• _Your goal_
Pull out every line of the data that contains the word "treble", matching its case exactly.

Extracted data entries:

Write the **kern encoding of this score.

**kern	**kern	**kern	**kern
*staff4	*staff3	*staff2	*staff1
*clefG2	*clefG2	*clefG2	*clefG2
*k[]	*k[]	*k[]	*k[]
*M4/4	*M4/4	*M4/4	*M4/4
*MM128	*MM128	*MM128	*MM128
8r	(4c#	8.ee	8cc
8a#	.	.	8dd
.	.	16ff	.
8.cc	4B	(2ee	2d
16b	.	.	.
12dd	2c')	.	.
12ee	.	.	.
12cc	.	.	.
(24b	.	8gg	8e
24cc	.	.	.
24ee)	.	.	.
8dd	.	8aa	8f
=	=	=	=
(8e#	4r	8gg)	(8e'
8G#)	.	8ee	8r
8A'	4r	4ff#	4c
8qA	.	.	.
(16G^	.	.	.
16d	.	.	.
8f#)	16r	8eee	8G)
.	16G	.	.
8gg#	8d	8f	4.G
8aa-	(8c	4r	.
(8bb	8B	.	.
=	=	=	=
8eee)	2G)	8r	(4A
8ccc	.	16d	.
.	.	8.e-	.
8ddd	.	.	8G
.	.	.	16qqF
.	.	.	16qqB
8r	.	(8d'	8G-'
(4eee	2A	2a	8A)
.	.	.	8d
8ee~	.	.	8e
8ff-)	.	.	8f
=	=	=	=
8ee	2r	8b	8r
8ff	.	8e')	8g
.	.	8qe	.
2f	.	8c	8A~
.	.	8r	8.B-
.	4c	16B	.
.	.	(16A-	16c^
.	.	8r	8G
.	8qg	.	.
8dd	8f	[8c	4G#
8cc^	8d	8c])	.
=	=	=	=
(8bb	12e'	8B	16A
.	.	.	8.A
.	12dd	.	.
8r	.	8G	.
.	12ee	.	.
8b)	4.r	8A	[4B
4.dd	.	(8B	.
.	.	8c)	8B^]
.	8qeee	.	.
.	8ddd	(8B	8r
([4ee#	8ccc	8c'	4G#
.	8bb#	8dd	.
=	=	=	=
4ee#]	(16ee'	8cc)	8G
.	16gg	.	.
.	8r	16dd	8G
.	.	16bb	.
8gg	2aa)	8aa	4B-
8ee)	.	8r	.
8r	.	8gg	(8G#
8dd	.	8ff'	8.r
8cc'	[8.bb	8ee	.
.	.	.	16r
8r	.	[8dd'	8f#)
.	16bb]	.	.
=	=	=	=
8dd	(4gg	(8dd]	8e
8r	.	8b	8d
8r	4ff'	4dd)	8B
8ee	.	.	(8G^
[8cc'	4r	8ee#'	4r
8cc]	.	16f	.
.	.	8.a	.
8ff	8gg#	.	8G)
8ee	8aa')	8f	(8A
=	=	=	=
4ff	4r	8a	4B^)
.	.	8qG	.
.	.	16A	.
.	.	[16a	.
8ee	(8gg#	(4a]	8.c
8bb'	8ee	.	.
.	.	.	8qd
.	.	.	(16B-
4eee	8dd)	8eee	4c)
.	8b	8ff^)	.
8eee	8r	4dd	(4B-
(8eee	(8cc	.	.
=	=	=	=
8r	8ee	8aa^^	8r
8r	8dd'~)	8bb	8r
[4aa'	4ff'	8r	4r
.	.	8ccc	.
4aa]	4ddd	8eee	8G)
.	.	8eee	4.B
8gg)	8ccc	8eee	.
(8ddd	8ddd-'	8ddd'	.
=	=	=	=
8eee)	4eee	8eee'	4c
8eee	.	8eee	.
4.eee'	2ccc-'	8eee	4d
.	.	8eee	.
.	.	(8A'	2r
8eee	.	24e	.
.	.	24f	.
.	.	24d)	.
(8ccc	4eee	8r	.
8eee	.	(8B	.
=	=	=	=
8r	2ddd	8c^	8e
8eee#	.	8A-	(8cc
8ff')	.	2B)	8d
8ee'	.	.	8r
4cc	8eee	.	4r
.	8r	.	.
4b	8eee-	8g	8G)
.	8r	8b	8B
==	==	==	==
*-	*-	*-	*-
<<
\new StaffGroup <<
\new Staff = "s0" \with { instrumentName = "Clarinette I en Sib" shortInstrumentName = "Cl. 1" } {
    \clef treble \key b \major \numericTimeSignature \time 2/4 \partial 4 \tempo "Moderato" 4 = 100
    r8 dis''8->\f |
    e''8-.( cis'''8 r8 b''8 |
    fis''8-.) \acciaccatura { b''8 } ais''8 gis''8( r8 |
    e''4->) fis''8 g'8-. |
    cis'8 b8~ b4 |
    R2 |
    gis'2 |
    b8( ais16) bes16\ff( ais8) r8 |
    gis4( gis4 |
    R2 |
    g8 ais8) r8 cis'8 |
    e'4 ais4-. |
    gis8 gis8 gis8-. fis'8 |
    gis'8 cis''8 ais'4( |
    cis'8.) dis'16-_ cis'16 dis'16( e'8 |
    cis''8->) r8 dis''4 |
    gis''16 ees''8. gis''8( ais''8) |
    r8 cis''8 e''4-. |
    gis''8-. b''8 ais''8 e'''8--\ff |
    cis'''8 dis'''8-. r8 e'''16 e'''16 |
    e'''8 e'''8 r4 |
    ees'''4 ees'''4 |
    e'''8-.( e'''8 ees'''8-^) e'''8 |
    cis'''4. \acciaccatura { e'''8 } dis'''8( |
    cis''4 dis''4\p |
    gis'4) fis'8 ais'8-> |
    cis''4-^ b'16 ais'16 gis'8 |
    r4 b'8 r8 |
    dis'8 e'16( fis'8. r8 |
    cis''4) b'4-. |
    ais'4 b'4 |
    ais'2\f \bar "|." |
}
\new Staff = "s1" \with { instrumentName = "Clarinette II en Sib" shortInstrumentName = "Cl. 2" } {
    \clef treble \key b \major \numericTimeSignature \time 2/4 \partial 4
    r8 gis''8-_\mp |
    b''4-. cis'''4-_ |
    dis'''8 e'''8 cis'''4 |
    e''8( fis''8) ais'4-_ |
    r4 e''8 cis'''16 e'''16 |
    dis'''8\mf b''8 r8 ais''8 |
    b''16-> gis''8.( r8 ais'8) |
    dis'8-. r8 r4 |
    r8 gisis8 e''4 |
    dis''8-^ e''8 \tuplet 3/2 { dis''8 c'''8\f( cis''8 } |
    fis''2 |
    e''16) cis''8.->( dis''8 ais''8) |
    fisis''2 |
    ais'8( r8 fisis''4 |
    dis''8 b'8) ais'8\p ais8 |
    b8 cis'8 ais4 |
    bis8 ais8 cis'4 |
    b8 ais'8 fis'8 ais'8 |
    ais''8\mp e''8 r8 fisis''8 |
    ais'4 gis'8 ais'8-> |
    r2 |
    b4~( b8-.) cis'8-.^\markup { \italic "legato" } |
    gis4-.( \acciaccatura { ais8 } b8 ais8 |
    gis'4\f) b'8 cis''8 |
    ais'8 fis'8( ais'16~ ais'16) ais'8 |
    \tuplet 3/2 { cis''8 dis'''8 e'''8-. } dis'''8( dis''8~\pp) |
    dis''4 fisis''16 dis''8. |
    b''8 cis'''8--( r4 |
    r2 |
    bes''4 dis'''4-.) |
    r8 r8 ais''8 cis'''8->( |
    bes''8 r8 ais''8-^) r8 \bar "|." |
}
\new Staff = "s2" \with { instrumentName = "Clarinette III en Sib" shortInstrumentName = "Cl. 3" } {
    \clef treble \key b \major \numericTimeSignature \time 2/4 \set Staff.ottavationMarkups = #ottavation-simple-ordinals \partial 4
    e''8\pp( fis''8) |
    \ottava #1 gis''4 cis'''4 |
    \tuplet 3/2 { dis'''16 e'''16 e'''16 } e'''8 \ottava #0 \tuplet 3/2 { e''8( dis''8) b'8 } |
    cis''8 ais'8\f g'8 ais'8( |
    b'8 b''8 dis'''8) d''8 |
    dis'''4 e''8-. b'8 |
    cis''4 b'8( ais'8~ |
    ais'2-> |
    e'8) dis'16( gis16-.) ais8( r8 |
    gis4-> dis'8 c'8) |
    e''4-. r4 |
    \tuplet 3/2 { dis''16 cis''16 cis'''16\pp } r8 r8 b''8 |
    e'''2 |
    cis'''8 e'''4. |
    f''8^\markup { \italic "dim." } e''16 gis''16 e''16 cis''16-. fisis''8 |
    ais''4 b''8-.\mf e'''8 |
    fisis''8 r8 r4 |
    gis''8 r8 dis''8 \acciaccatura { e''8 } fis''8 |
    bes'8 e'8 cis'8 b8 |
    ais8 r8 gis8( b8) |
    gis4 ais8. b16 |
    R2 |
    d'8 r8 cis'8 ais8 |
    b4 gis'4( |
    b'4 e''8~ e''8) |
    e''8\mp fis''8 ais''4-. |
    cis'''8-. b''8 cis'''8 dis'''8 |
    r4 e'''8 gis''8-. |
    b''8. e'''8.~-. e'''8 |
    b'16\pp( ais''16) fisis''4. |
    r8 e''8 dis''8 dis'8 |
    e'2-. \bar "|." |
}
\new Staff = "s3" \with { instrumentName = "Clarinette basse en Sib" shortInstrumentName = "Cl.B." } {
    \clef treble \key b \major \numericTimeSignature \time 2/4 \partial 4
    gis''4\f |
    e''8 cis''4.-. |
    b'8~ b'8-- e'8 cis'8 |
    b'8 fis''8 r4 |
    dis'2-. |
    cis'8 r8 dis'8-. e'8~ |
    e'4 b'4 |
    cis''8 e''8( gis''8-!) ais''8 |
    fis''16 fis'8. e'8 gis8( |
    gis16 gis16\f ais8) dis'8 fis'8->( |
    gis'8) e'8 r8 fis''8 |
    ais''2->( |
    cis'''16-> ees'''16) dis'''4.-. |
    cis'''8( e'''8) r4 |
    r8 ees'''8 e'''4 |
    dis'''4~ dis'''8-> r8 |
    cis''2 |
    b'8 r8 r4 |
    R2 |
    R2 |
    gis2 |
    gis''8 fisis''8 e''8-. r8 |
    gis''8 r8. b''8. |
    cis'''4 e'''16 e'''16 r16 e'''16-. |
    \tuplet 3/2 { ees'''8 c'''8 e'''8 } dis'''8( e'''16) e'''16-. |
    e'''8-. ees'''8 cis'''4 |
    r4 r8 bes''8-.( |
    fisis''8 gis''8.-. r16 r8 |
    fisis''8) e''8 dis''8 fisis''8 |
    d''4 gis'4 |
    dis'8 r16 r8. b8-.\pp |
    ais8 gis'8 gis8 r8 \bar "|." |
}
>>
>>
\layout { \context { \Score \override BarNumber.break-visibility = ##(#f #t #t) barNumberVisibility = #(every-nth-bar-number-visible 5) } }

• _Expected answer_
    \clef treble \key b \major \numericTimeSignature \time 2/4 \partial 4 \tempo "Moderato" 4 = 100
    \clef treble \key b \major \numericTimeSignature \time 2/4 \partial 4
    \clef treble \key b \major \numericTimeSignature \time 2/4 \set Staff.ottavationMarkups = #ottavation-simple-ordinals \partial 4
    \clef treble \key b \major \numericTimeSignature \time 2/4 \partial 4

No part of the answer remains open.